| DATA FOR REVIEW |
┌──
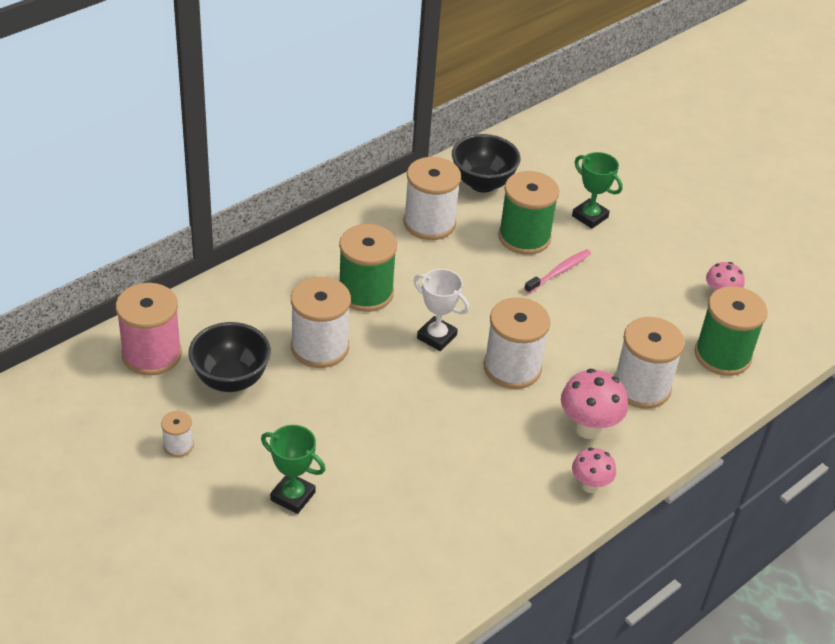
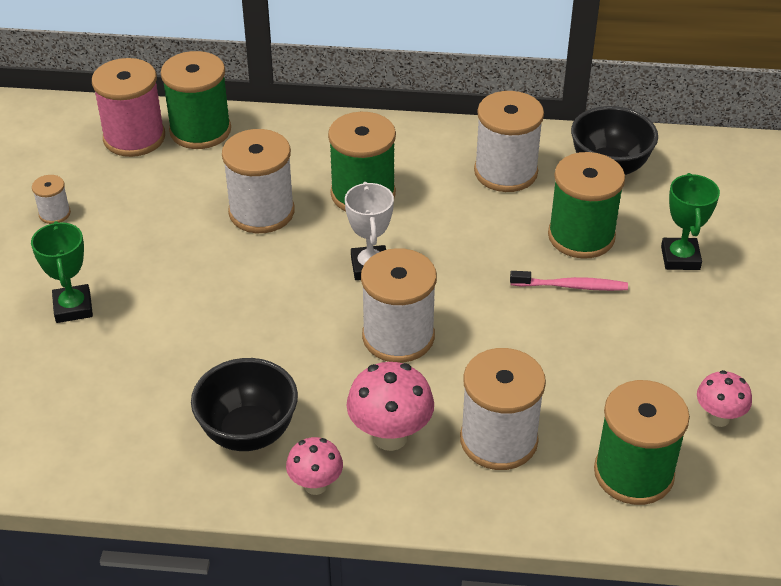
camera: 50 degrees right, 0 degrees up
(192, 319) = (200, 130): none -> green spool
(231, 380) = (160, 192): black bowl -> black bowl (248, 433)

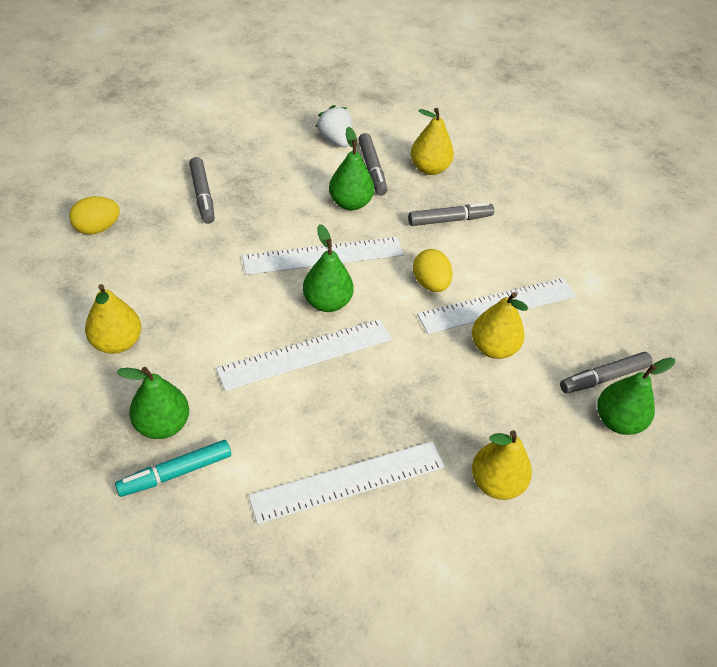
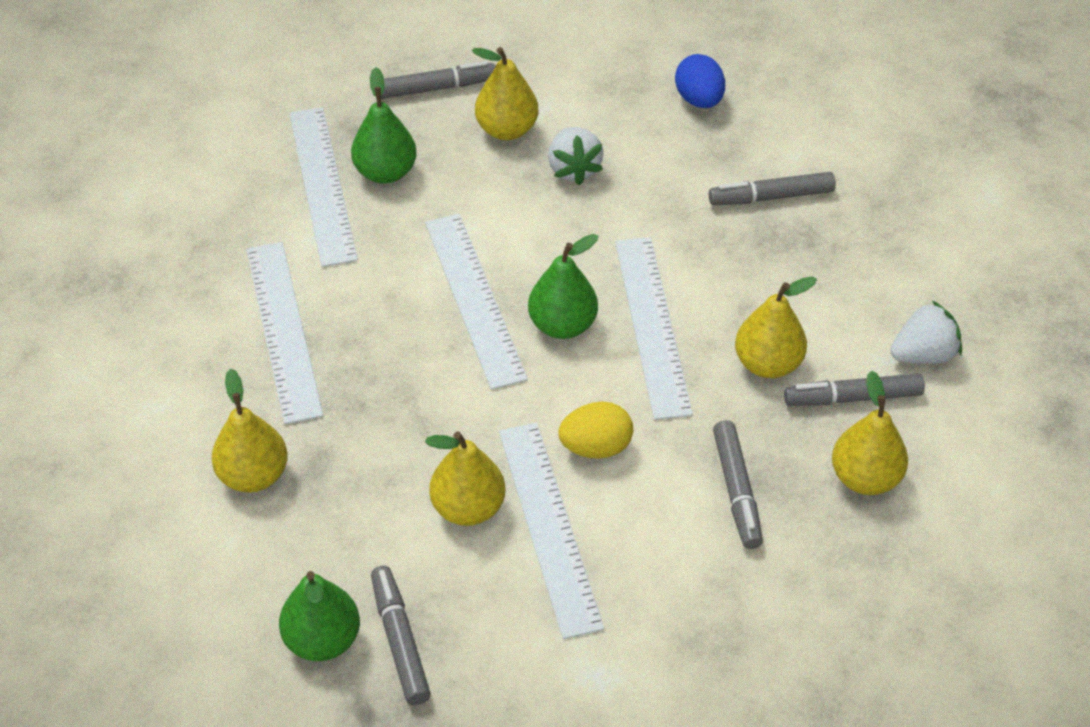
camera: 100 degrees right, 0 degrees up
(56, 394) = (437, 88): none -> grey marker
(97, 228) = (699, 100): yellow egg -> blue egg
(167, 299) = (573, 169): none -> white strawberry
(175, 473) = (321, 185): turquoise marker -> white ruler
(350, 203) = (768, 363): green pear -> yellow pear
└──
| PROBLEM REQUIREMENTS |
In the listing above, find the lines holding the word "yellow" and copy them.

| TASK OUTPUT |
(97, 228) = (699, 100): yellow egg -> blue egg
(350, 203) = (768, 363): green pear -> yellow pear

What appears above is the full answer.